__Exercise brief__.
Pick out the lines in the listing below that contain the word "book" and copy them.

─── Input ───

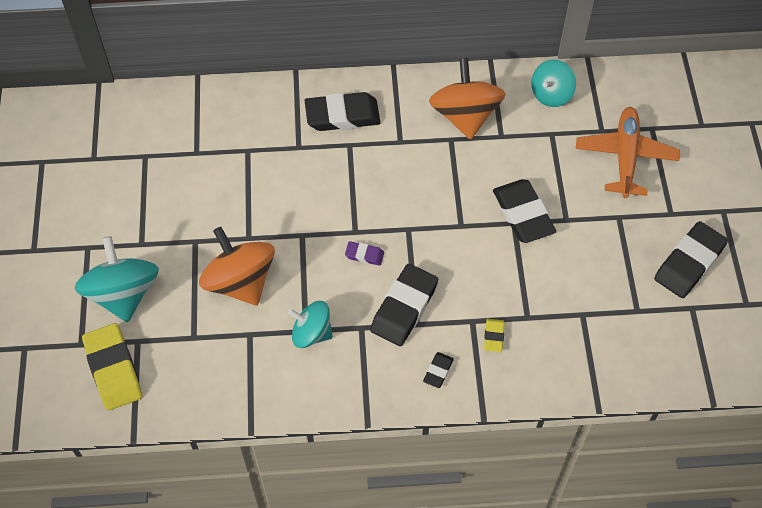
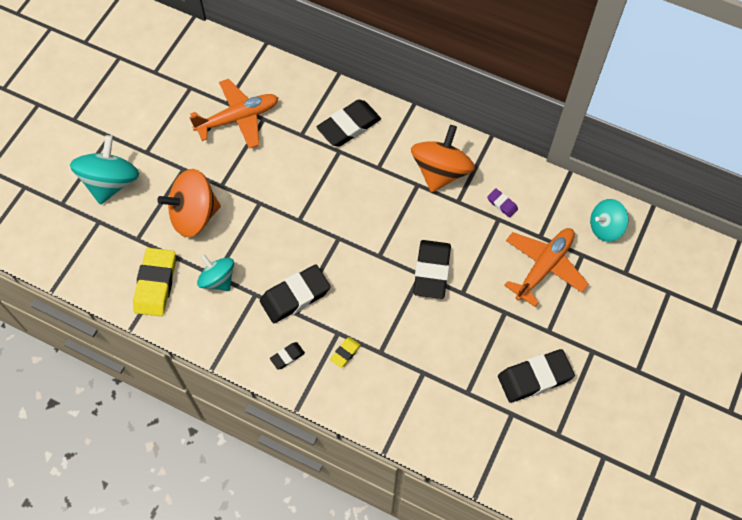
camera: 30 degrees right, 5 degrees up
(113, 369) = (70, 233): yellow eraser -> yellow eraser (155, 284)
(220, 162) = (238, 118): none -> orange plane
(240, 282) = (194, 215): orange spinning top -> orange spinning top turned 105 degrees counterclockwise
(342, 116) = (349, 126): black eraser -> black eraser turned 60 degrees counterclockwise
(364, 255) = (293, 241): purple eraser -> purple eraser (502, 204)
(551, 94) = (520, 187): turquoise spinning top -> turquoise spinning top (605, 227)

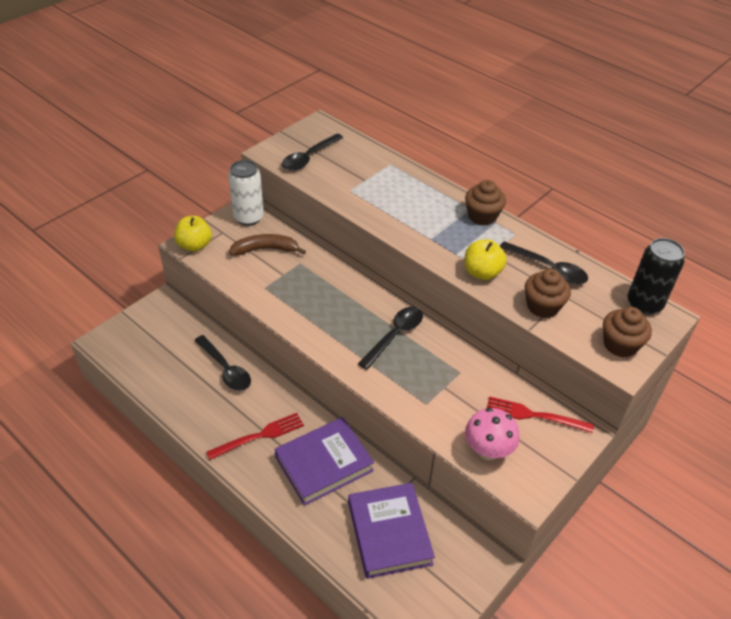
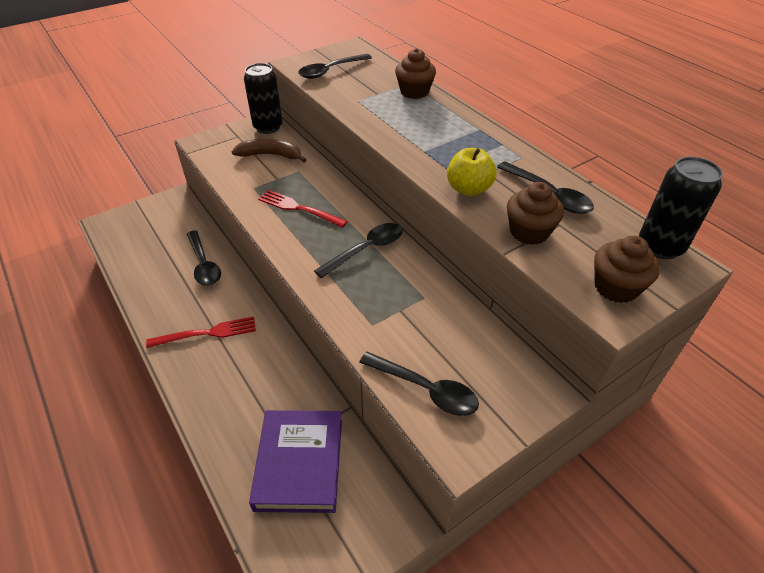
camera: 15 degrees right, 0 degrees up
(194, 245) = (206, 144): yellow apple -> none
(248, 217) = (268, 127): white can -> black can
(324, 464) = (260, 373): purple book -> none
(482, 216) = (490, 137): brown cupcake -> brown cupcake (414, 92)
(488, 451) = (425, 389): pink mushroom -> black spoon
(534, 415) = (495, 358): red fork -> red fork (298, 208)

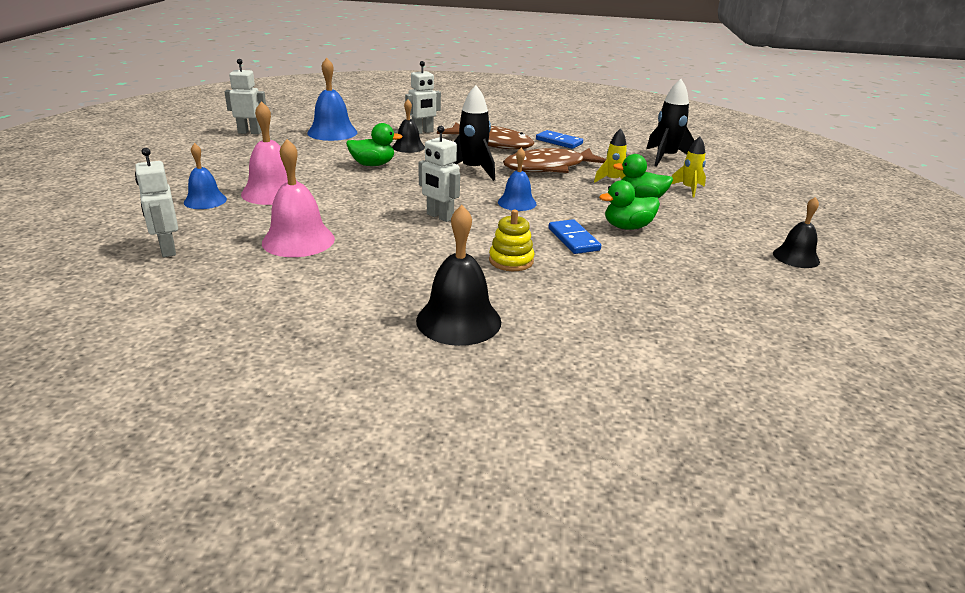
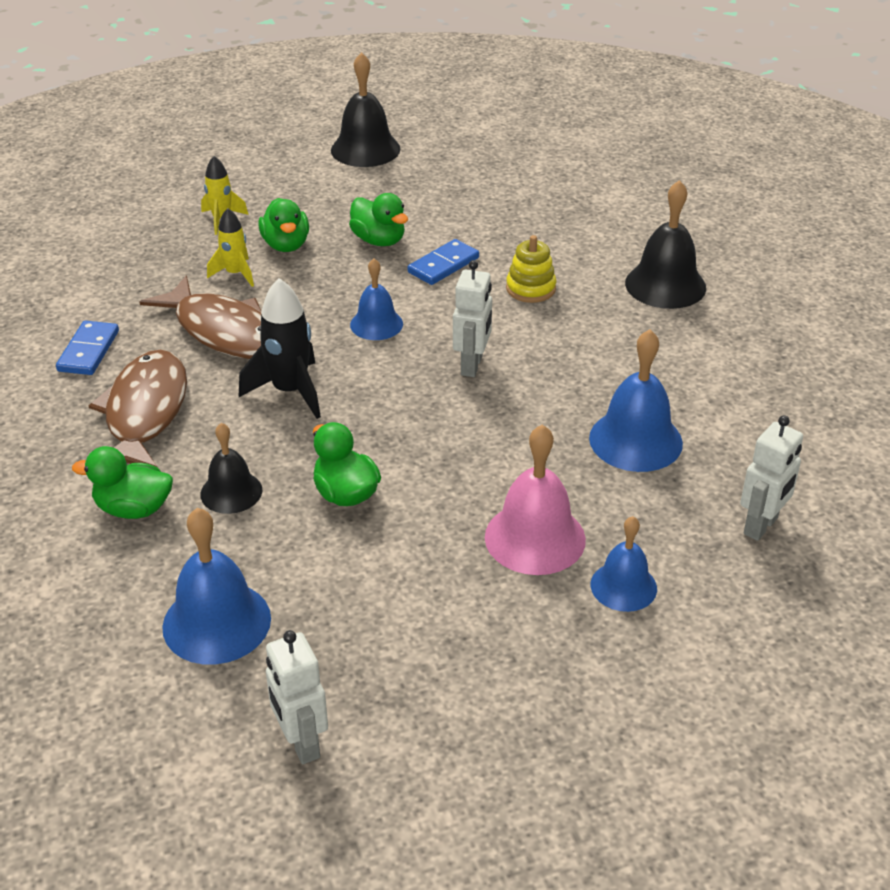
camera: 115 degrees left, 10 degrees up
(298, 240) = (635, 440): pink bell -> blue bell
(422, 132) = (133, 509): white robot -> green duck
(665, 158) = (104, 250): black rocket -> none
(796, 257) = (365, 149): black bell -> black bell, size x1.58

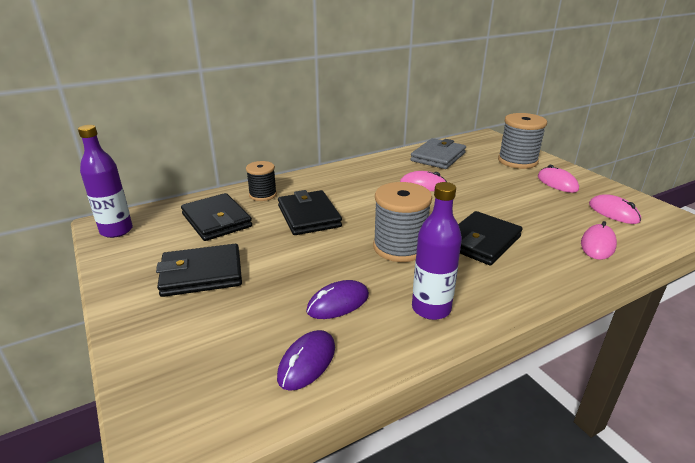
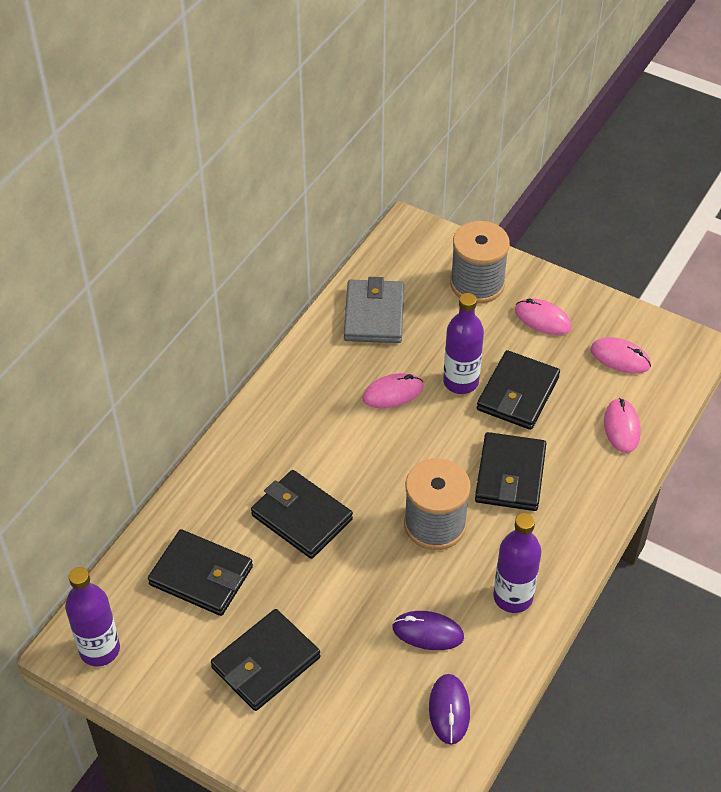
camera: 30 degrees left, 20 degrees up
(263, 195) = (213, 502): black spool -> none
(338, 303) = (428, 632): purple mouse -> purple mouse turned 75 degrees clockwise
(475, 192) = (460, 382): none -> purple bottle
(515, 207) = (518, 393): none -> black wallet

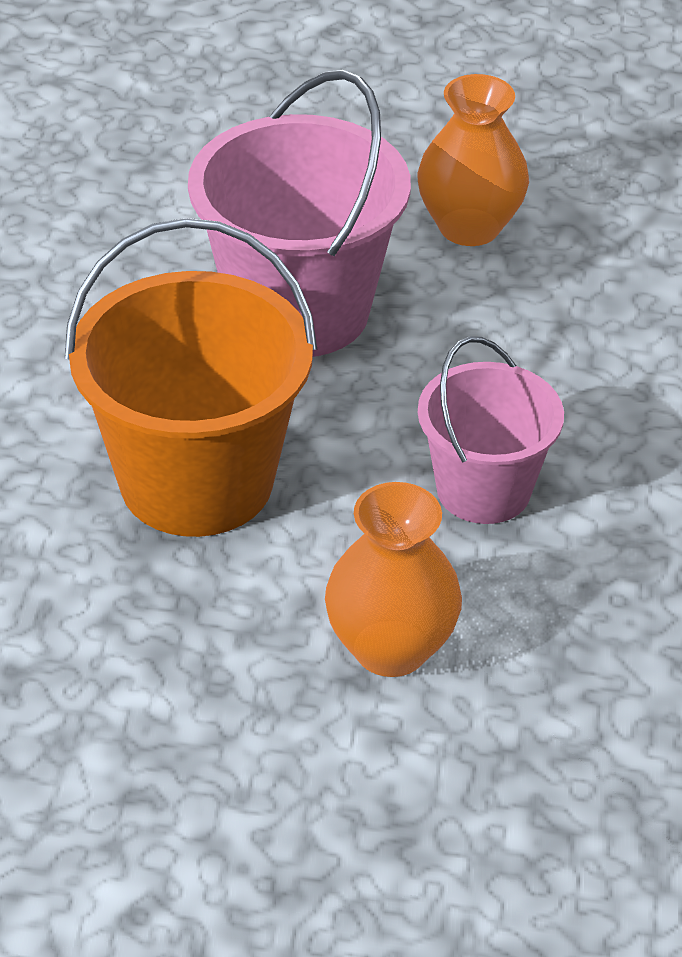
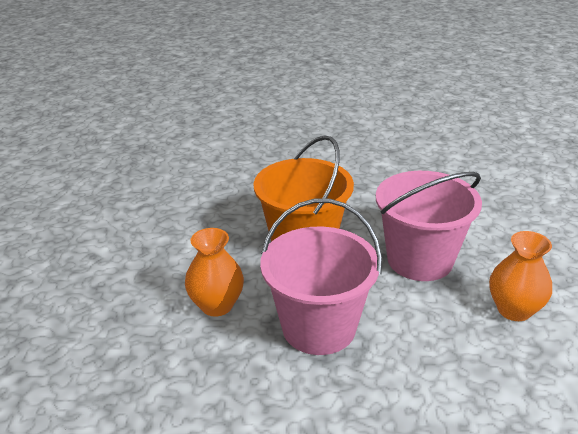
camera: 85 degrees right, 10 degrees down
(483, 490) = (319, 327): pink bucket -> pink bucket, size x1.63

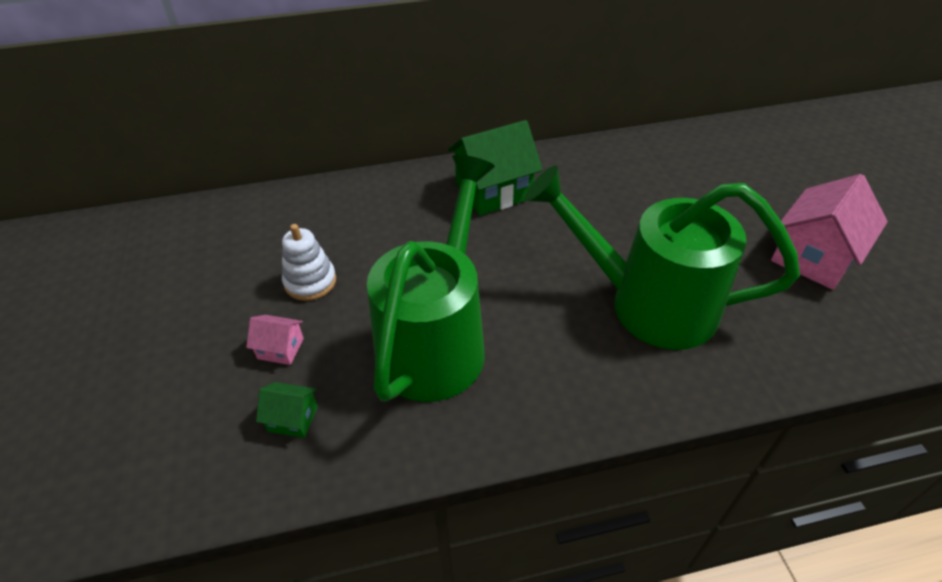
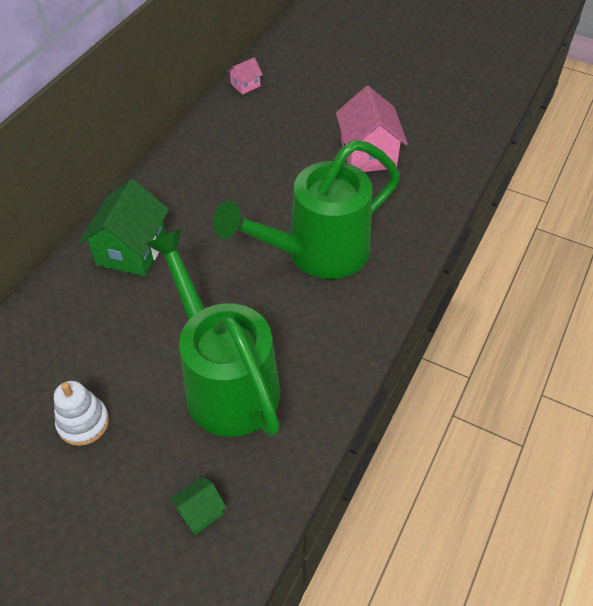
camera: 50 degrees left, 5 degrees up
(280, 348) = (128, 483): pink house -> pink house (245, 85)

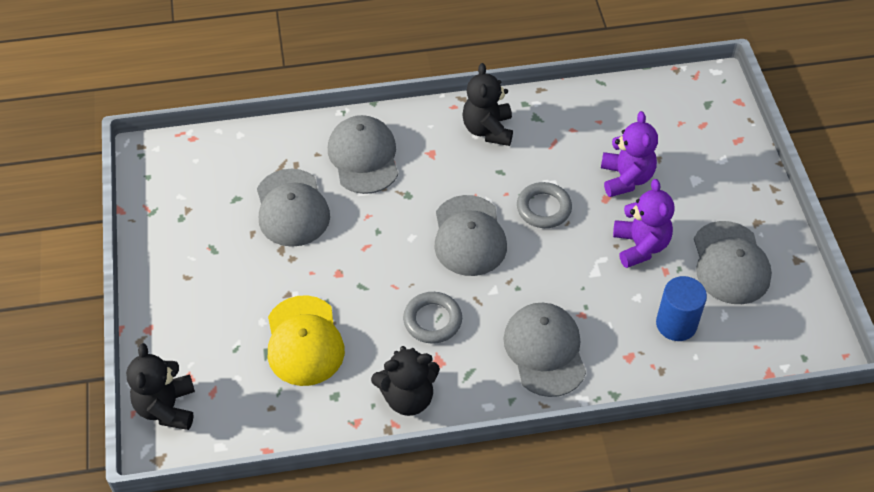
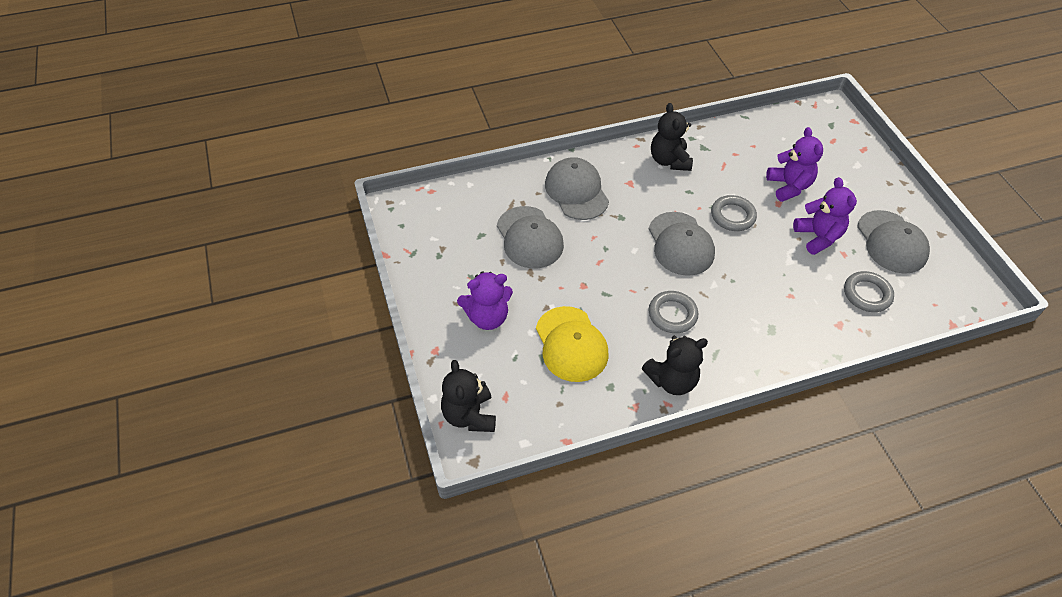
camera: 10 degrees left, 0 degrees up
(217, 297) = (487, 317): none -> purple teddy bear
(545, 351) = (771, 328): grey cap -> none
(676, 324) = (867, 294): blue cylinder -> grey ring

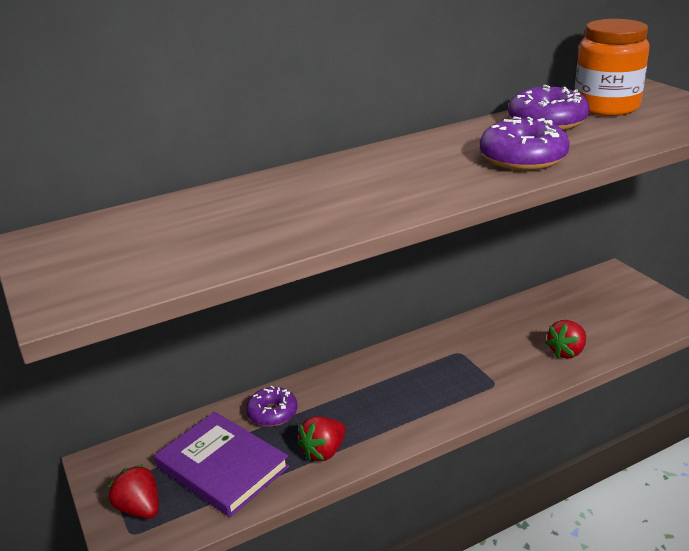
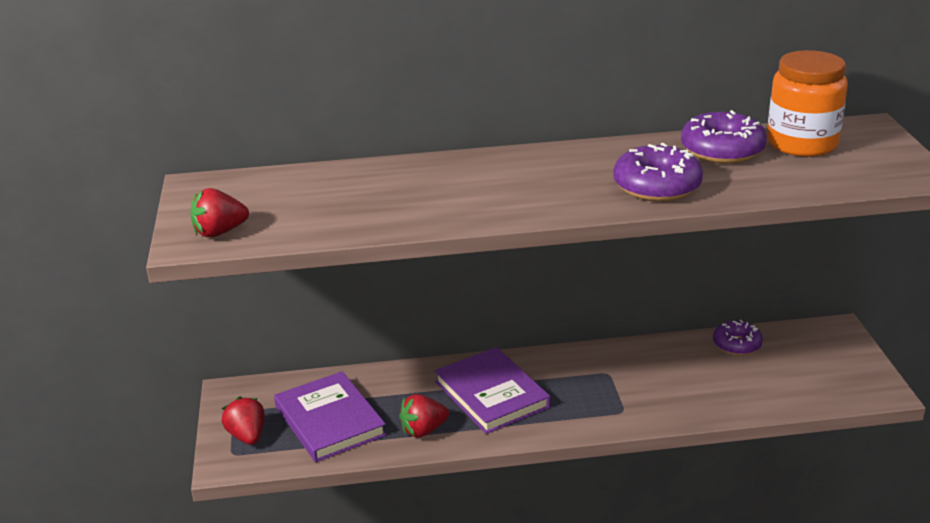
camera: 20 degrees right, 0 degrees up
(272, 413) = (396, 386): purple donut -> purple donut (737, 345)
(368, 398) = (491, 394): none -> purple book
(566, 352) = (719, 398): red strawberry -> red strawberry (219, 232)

───

__Task output__.
(324, 464) = (260, 373): purple book -> none
(368, 398) = (491, 394): none -> purple book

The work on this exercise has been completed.